* _Work request_: Extract all lines that hold "turned" from the records below.

* _Record set_:
::::::
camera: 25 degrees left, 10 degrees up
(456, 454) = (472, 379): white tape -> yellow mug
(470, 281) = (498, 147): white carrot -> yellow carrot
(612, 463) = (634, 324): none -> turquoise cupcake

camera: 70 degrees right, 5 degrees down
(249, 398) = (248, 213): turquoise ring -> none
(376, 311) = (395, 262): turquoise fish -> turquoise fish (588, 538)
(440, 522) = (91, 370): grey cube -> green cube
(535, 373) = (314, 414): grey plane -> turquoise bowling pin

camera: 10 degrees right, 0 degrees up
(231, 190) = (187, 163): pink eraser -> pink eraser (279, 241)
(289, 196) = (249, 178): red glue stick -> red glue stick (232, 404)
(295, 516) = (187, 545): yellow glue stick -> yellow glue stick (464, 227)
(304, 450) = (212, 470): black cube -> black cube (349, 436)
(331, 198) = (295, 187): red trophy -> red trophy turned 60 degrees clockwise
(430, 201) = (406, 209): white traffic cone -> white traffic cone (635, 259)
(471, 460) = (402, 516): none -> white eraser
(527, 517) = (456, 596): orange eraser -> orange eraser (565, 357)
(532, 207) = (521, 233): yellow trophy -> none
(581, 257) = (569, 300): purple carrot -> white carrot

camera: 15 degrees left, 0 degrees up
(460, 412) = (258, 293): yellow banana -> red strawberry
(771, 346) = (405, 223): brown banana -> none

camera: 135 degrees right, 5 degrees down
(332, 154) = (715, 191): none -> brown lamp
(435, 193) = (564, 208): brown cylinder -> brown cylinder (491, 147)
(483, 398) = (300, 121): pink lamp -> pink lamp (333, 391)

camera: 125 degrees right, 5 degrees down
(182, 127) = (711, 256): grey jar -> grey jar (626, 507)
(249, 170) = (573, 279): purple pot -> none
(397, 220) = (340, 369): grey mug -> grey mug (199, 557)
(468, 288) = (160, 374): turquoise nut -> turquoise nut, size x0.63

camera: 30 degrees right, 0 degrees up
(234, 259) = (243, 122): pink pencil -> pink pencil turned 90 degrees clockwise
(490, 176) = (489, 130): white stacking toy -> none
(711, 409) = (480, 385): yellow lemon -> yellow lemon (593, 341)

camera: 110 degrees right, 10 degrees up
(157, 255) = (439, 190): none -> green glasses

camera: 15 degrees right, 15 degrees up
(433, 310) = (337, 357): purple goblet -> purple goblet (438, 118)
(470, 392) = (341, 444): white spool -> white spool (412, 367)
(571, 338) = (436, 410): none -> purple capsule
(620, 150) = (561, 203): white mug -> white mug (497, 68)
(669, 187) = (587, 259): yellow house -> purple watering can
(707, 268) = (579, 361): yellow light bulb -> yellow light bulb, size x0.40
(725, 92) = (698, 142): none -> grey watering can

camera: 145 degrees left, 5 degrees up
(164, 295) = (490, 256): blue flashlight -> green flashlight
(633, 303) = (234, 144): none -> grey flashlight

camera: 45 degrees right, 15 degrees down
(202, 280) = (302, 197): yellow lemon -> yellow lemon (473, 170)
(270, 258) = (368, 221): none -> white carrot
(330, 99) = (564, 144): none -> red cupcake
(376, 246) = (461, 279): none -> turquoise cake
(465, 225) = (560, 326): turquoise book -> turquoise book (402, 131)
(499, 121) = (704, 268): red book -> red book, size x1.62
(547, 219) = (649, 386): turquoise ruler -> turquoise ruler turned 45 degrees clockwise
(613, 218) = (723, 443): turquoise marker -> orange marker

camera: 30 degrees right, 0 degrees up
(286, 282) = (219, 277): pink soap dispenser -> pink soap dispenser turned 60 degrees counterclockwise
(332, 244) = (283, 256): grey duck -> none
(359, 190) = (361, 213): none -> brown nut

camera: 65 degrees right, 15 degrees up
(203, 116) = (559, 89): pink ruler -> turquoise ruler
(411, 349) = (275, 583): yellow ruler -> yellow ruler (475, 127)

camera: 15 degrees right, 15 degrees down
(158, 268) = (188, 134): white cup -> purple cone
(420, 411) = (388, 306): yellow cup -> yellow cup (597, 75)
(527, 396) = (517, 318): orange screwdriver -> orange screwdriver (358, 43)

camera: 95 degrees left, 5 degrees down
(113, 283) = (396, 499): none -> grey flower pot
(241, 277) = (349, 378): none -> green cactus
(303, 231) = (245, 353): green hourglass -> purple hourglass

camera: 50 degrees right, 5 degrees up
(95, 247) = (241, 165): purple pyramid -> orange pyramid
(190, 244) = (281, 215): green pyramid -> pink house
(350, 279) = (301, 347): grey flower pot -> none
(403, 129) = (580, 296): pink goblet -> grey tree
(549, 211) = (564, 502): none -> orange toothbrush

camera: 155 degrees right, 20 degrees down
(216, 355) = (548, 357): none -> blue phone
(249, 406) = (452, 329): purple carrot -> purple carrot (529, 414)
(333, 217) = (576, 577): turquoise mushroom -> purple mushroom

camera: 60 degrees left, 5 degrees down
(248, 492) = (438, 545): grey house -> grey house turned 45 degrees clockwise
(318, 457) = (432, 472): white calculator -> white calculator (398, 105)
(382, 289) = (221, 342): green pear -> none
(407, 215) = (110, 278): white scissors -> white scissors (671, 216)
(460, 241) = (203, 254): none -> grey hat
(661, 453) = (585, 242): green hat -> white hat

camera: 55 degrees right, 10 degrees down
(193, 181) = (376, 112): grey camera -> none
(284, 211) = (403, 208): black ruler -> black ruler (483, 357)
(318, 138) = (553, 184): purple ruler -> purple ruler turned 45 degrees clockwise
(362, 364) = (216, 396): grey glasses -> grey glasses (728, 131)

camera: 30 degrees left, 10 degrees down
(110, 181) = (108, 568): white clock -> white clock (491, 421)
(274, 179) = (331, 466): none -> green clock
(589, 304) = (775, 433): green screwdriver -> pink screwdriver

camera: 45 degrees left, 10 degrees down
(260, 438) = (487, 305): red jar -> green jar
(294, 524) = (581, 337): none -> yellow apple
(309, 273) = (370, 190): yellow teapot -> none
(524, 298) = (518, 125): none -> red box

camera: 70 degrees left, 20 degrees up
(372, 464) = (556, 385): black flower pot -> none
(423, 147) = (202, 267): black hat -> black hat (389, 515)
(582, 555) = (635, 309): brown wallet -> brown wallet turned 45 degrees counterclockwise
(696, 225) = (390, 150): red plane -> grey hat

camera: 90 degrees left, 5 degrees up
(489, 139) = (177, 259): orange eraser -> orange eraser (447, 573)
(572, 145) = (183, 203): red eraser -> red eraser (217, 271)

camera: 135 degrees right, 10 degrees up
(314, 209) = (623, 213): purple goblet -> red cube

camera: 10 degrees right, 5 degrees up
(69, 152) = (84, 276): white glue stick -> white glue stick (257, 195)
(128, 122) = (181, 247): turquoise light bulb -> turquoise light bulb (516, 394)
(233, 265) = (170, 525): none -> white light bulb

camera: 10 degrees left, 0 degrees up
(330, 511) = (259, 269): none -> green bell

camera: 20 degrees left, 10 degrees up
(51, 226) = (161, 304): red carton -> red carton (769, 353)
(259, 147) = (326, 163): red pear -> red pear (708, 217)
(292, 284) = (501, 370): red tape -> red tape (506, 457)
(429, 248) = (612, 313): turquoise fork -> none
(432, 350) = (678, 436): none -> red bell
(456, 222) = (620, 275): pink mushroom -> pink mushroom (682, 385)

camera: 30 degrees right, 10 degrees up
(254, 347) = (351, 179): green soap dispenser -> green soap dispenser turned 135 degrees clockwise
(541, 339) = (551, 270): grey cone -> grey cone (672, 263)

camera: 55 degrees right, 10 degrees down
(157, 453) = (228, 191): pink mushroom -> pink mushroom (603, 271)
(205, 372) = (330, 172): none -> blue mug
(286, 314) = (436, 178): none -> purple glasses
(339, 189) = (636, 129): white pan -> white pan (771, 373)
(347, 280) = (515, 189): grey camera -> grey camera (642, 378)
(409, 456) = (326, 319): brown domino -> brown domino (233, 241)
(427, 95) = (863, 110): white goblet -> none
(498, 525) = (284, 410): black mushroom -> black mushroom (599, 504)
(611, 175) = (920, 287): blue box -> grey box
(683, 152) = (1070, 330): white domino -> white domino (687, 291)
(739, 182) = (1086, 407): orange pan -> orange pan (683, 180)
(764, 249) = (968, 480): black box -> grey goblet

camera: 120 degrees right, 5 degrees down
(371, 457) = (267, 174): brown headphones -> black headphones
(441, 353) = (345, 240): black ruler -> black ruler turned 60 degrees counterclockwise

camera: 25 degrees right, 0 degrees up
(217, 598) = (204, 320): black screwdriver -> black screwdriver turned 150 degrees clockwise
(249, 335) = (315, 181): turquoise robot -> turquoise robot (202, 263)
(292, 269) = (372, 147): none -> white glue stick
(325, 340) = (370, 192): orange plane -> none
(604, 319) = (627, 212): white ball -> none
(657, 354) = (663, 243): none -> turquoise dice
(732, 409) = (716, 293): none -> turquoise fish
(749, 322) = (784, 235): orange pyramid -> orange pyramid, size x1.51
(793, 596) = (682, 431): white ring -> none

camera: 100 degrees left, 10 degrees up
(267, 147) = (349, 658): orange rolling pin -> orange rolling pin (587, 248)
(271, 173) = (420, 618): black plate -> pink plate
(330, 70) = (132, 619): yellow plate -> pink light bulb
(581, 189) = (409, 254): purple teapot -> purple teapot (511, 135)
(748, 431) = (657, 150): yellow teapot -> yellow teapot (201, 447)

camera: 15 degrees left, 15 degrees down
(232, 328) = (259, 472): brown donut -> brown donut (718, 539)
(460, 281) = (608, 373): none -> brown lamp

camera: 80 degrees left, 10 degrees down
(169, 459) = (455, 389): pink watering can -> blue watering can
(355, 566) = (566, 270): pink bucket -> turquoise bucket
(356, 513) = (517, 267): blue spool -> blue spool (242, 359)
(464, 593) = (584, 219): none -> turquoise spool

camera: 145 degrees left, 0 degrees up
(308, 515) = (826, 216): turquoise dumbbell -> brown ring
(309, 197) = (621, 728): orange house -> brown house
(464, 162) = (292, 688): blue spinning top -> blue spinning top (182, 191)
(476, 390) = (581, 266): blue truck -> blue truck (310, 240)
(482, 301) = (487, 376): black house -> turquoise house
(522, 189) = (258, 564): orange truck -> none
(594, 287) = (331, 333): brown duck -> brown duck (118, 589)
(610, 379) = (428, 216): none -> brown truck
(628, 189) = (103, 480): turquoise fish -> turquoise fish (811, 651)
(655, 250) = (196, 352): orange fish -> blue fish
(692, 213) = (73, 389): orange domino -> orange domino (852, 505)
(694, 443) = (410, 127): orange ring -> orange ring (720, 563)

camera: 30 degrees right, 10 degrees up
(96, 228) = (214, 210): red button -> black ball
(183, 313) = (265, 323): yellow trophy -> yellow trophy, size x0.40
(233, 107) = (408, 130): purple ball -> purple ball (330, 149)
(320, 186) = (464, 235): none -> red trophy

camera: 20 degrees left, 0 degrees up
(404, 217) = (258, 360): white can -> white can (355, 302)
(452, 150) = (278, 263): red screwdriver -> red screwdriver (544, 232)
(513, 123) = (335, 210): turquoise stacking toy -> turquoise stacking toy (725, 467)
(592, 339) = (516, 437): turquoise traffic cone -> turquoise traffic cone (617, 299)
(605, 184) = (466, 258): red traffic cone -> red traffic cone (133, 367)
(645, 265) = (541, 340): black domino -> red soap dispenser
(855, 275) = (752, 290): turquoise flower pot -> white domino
::::::
* _Written solution_:
(331, 198) = (295, 187): red trophy -> red trophy turned 60 degrees clockwise
(234, 259) = (243, 122): pink pencil -> pink pencil turned 90 degrees clockwise
(547, 219) = (649, 386): turquoise ruler -> turquoise ruler turned 45 degrees clockwise
(286, 282) = (219, 277): pink soap dispenser -> pink soap dispenser turned 60 degrees counterclockwise
(248, 492) = (438, 545): grey house -> grey house turned 45 degrees clockwise
(318, 138) = (553, 184): purple ruler -> purple ruler turned 45 degrees clockwise
(582, 555) = (635, 309): brown wallet -> brown wallet turned 45 degrees counterclockwise
(254, 347) = (351, 179): green soap dispenser -> green soap dispenser turned 135 degrees clockwise
(441, 353) = (345, 240): black ruler -> black ruler turned 60 degrees counterclockwise
(217, 598) = (204, 320): black screwdriver -> black screwdriver turned 150 degrees clockwise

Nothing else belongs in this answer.